Activity ▸ A picture-free, exact transcript of the entries below is required.

[Data for processing — start]

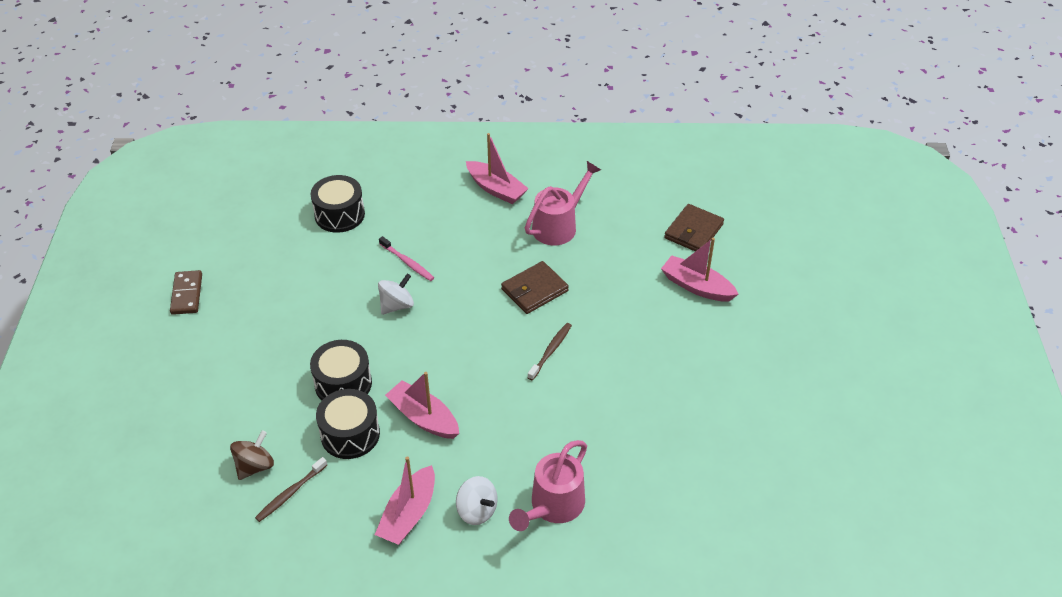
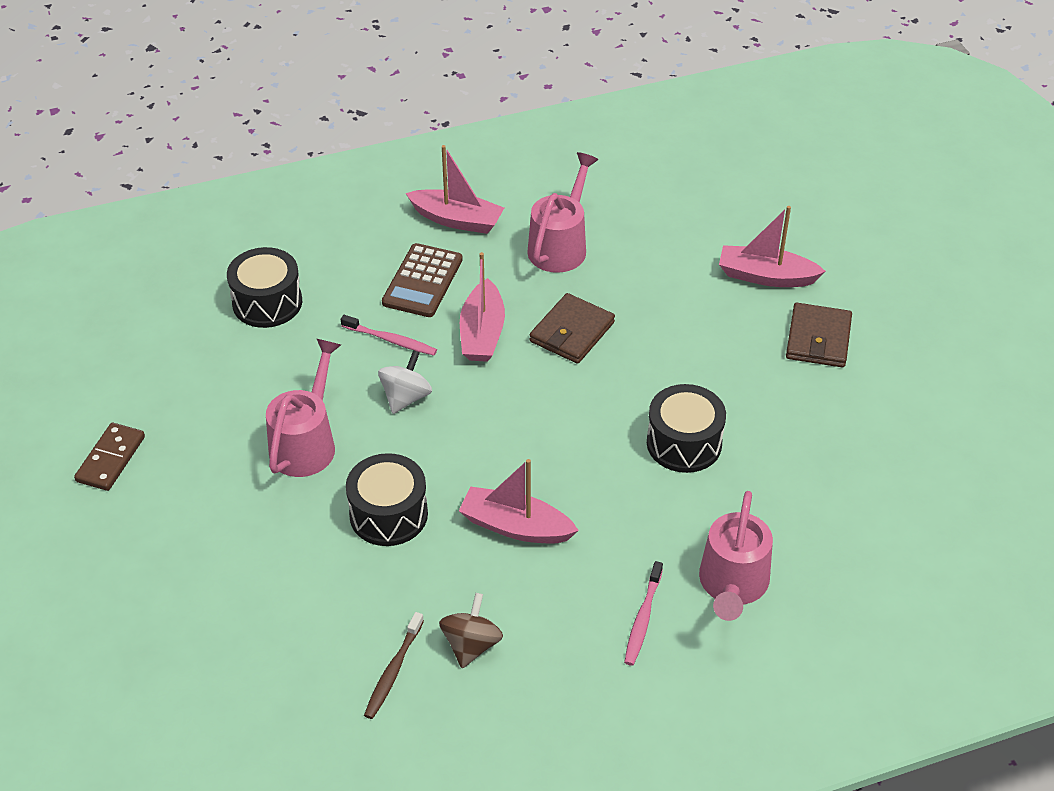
camera: 20 degrees left, 0 degrees up
(187, 294) = (111, 459): brown domino -> brown domino turned 45 degrees clockwise
(255, 466) = (327, 651): brown spinning top -> brown spinning top (471, 645)
(315, 318) = (306, 442): none -> pink watering can
(350, 434) = (432, 574): black drum -> black drum (684, 443)
(408, 514) = (560, 649): pink boat -> pink boat (482, 333)
(450, 226) = (422, 281): none -> brown calculator
(477, 510) = (643, 619): white spinning top -> pink toothbrush
(550, 351) = (631, 400): brown toothbrush -> none
(693, 231) = (728, 211): brown wallet -> brown wallet (818, 339)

[Data for processing — finish]

Expected answer ▸
camera: 20 degrees left, 0 degrees up
(187, 294) = (111, 459): brown domino -> brown domino turned 45 degrees clockwise
(255, 466) = (327, 651): brown spinning top -> brown spinning top (471, 645)
(315, 318) = (306, 442): none -> pink watering can
(350, 434) = (432, 574): black drum -> black drum (684, 443)
(408, 514) = (560, 649): pink boat -> pink boat (482, 333)
(450, 226) = (422, 281): none -> brown calculator
(477, 510) = (643, 619): white spinning top -> pink toothbrush
(550, 351) = (631, 400): brown toothbrush -> none
(693, 231) = (728, 211): brown wallet -> brown wallet (818, 339)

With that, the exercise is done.